SUPPLIED INFORMATION:

+++

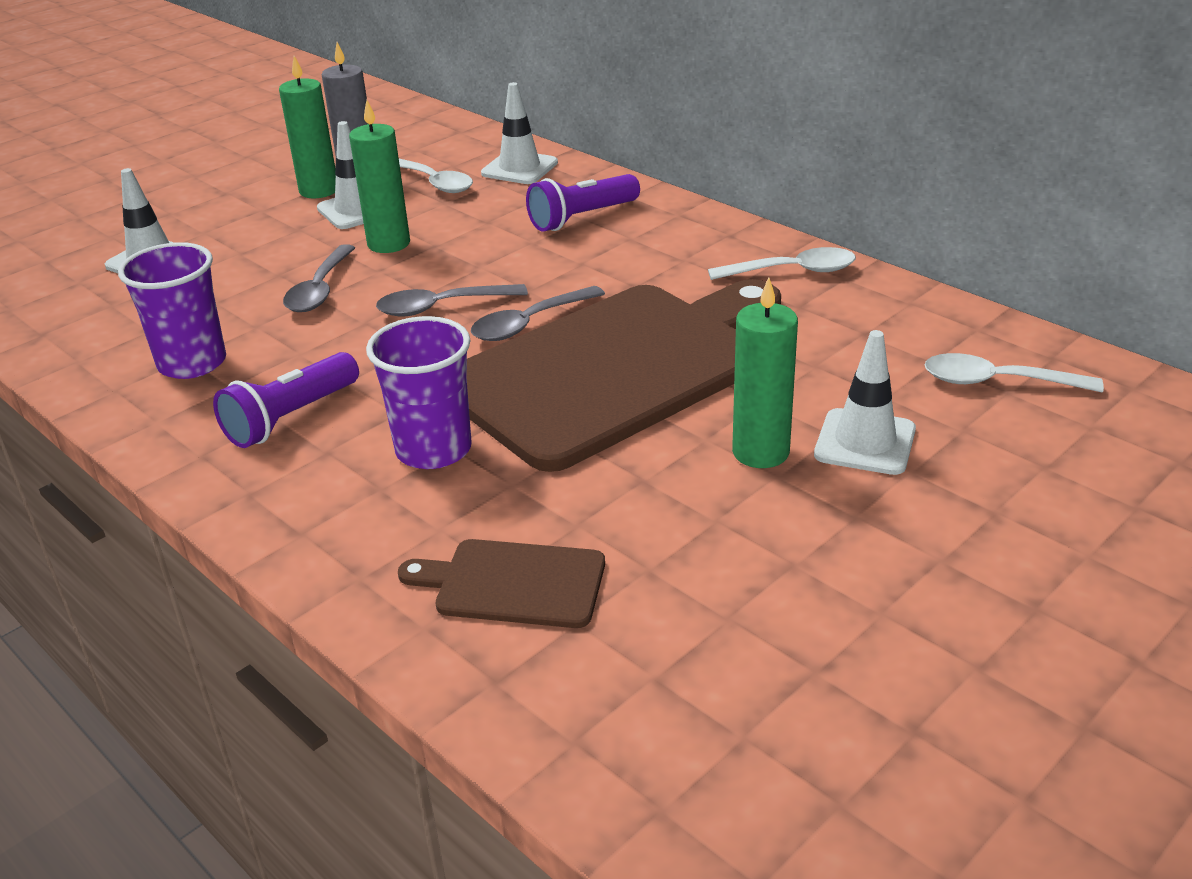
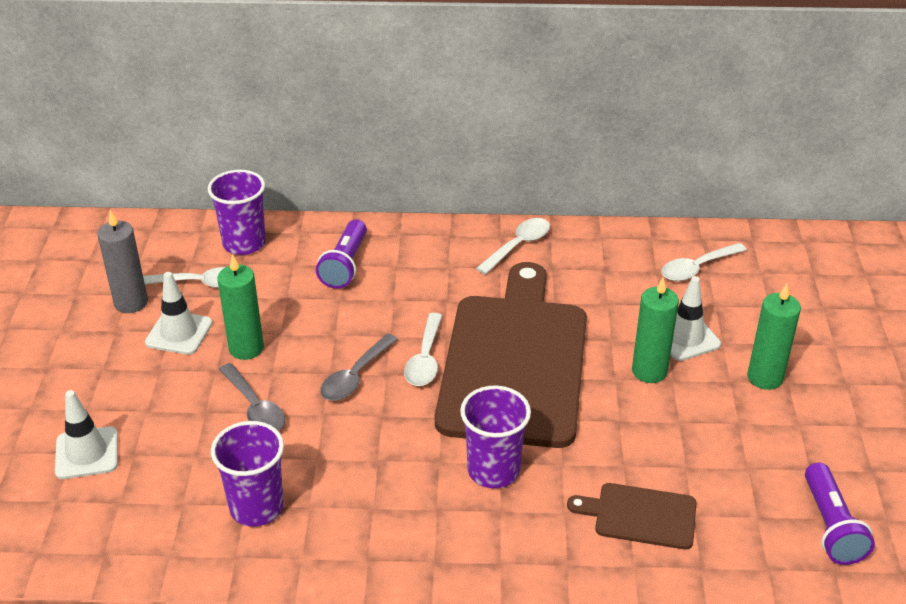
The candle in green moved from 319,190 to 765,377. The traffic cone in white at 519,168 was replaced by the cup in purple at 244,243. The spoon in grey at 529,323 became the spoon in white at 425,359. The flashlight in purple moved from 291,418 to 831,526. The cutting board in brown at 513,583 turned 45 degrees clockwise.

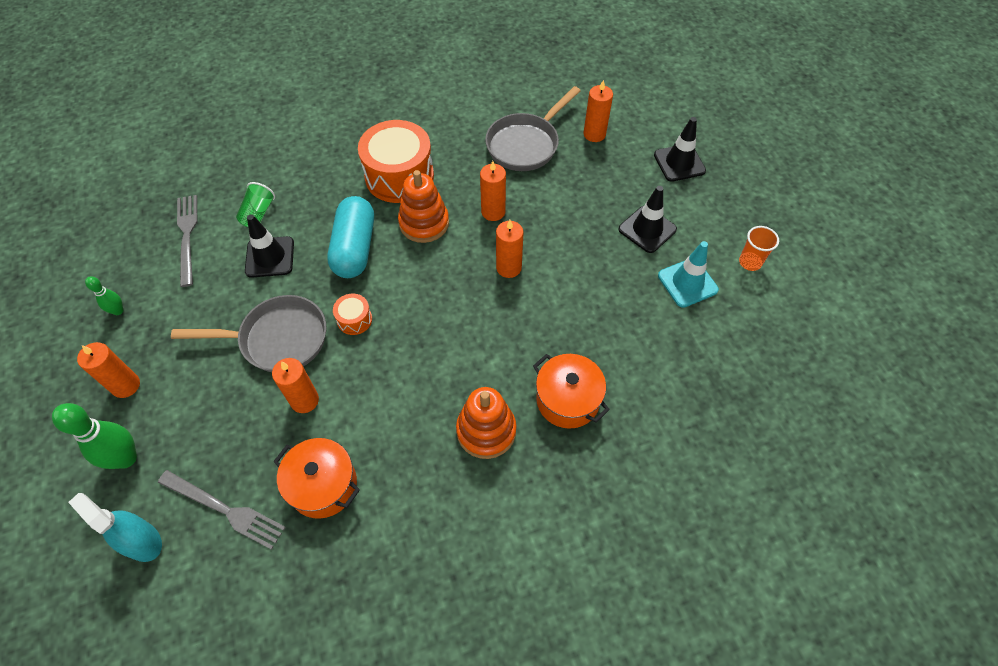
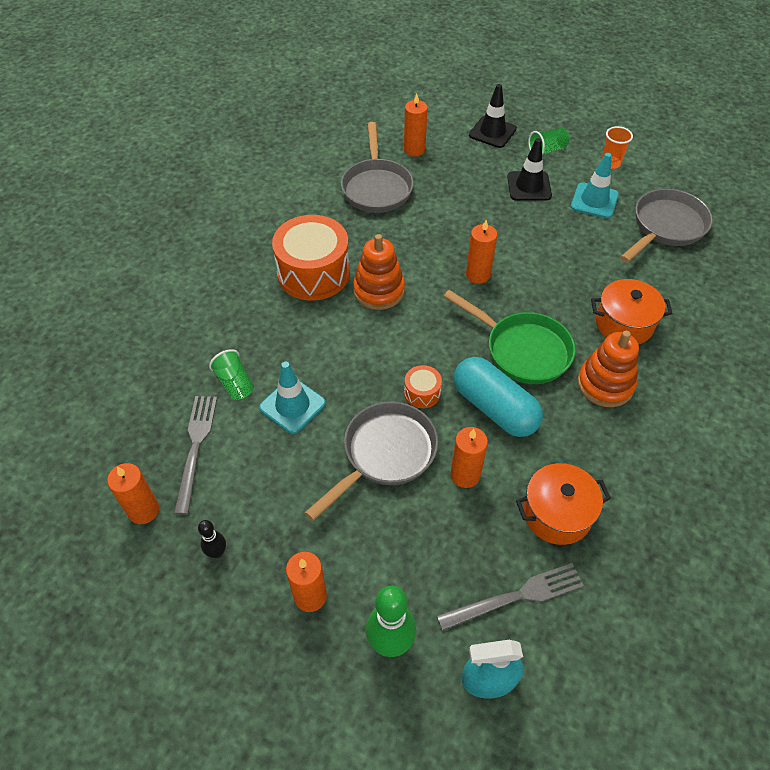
The candle in orange moved from 493,212 to 143,510. The fork in grey at 187,236 turned 60 degrees clockwise. The capsule in turquoise moved from 355,248 to 494,408. The traffic cone in black at 270,257 became the traffic cone in turquoise at 292,405. The bowling pin in green at 118,311 became the bowling pin in black at 217,552. The cup in green at 547,150 appeared. The pan in grey at 666,227 appeared. The pan in green at 522,350 appeared.

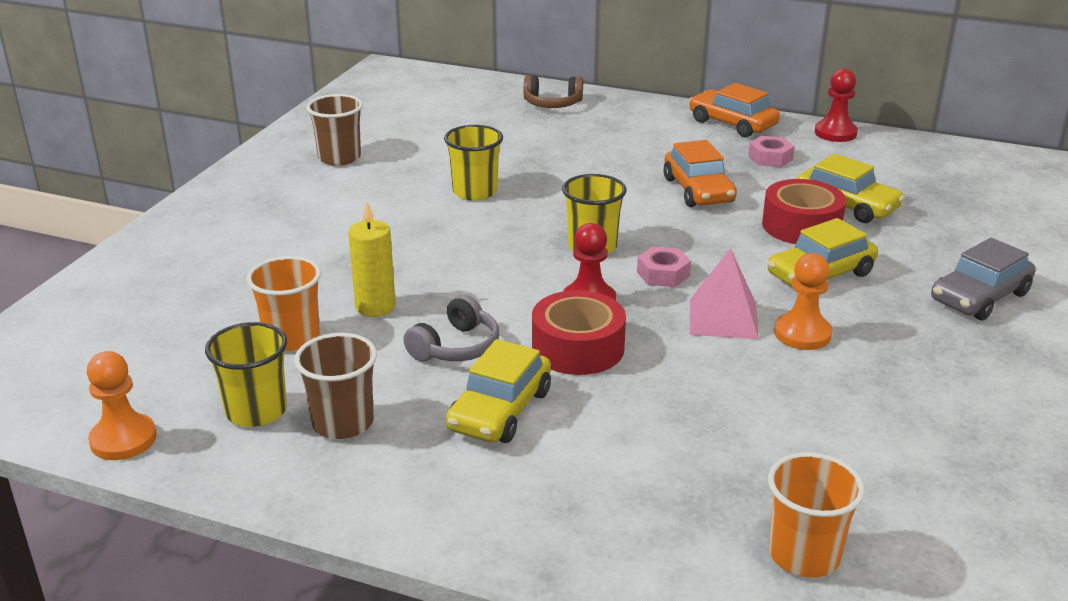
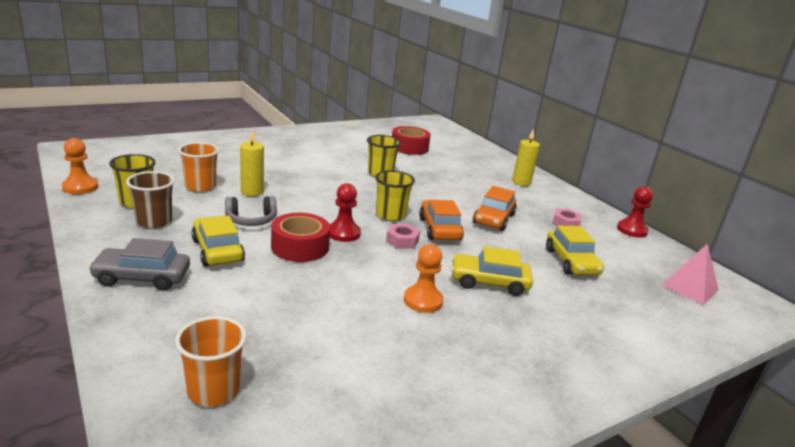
The headphones in brown at 552,104 disappeared. The car in orange moved from 732,124 to 439,229. The cup in brown at 339,158 disappeared. The tape in red moved from 801,226 to 409,147. The car in grey moved from 979,297 to 142,277. The pyramid in pink moved from 723,318 to 689,287. The car in yellow at 500,410 turned 90 degrees clockwise. The candle in yellow at 521,182 appeared.

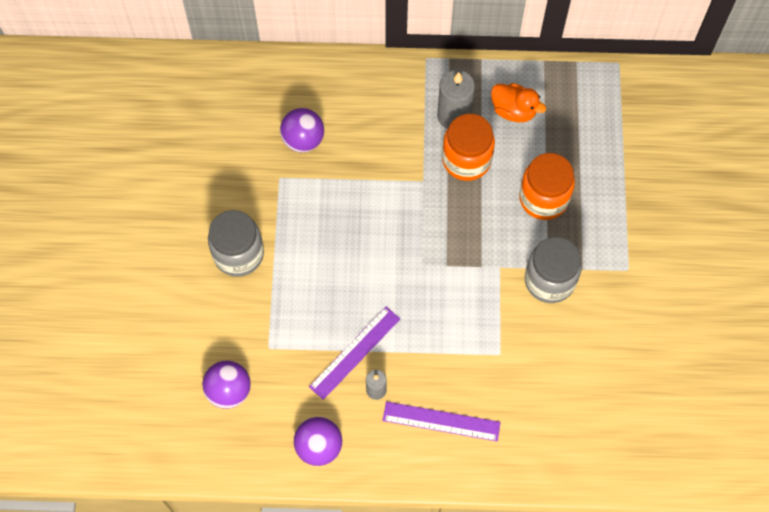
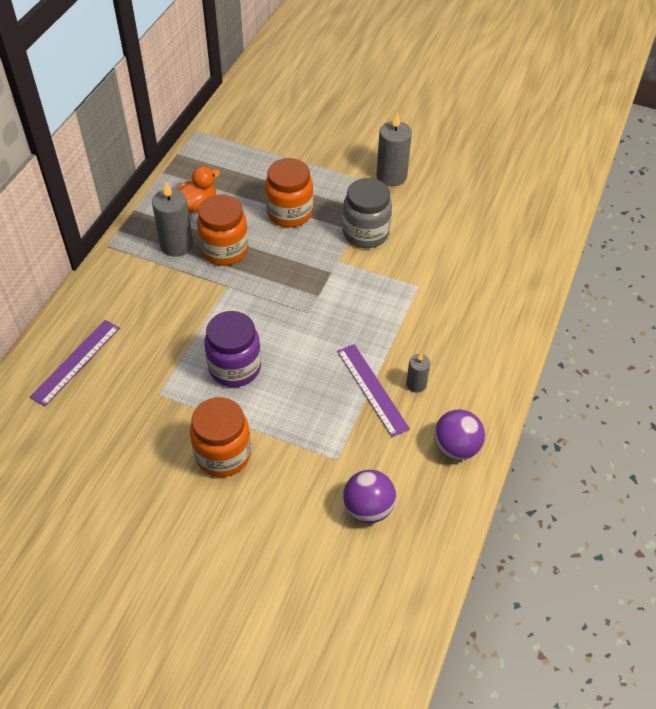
The ball in purple at 303,140 disappeared. The jar in grey at 238,254 became the jar in orange at 223,454. The ruler in purple moved from 441,421 to 76,362. The candle in grey at 391,176 appeared. The jar in purple at 235,368 appeared.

+++

TASK DIRECTIONS:
Every line containing the string "purple" should be pulled from the listing and copied.

PROBLEM SOLUTION:
The candle in green moved from 319,190 to 765,377. The traffic cone in white at 519,168 was replaced by the cup in purple at 244,243. The spoon in grey at 529,323 became the spoon in white at 425,359. The flashlight in purple moved from 291,418 to 831,526. The cutting board in brown at 513,583 turned 45 degrees clockwise.
The ball in purple at 303,140 disappeared. The jar in grey at 238,254 became the jar in orange at 223,454. The ruler in purple moved from 441,421 to 76,362. The candle in grey at 391,176 appeared. The jar in purple at 235,368 appeared.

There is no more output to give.